• [PROBLEM TO SOLVE] Give again, exactly, every line of the entries below from the one that has "(296, 382) = (576, 272): pink" to the last.

Items from a data source:
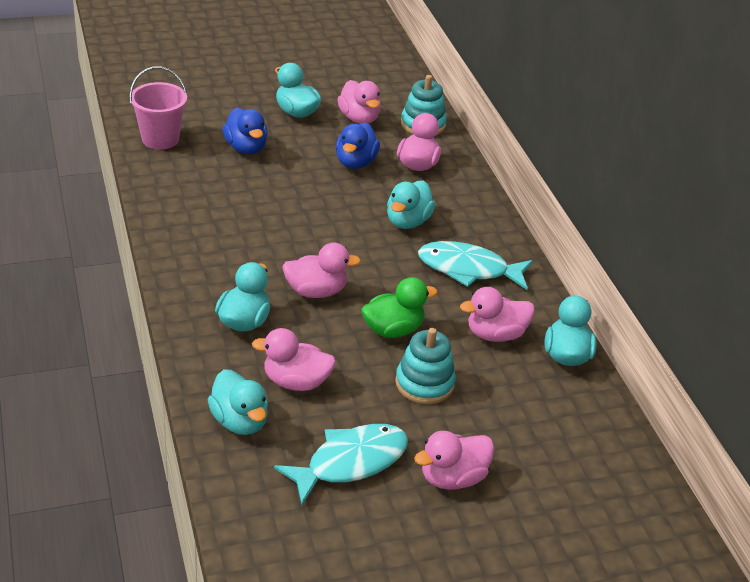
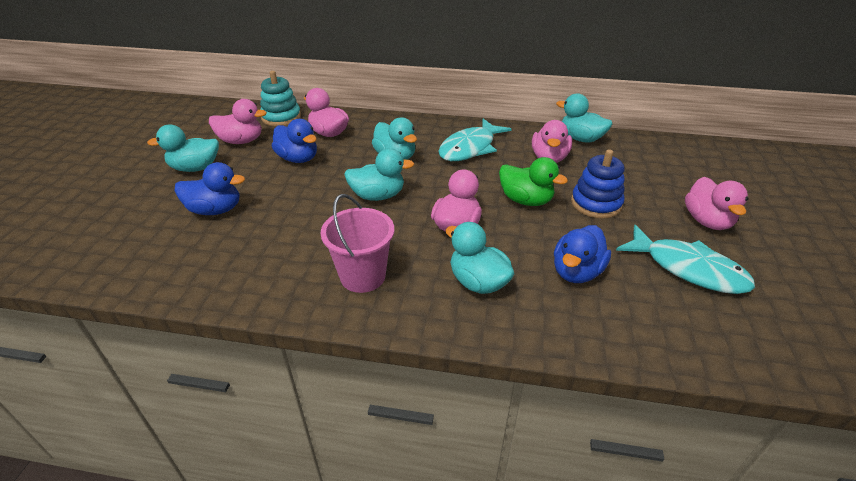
camera: 60 degrees left, 0 degrees up
(160, 139) = (135, 263): pink bucket -> pink bucket (363, 276)
(239, 421) = (625, 325): turquoise duck -> turquoise duck (378, 196)
(296, 382) = (576, 272): pink duck -> blue duck
(350, 462) = (688, 269): turquoise fish -> turquoise fish turned 135 degrees clockwise
(393, 330) = (525, 200): green duck -> green duck turned 120 degrees clockwise
(424, 383) = (596, 204): turquoise stacking toy -> blue stacking toy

• [OUTPUT]
(296, 382) = (576, 272): pink duck -> blue duck
(350, 462) = (688, 269): turquoise fish -> turquoise fish turned 135 degrees clockwise
(393, 330) = (525, 200): green duck -> green duck turned 120 degrees clockwise
(424, 383) = (596, 204): turquoise stacking toy -> blue stacking toy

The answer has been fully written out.